**Instructions to follow**
Copy exactly the lines of the material below that run from the one containing "orange line: (34, 100) -> (21, 111), moved" through the one containing "gray triangle: (55, 133) -> (73, 154), moved". Copy no other lines.

**The data**
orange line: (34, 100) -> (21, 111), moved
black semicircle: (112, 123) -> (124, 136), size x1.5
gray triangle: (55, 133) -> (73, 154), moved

* * *

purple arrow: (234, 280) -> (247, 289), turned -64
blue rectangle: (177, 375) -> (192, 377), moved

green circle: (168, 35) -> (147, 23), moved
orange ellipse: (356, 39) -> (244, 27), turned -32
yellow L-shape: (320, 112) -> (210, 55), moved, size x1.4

**Output of the task**
orange line: (34, 100) -> (21, 111), moved
black semicircle: (112, 123) -> (124, 136), size x1.5
gray triangle: (55, 133) -> (73, 154), moved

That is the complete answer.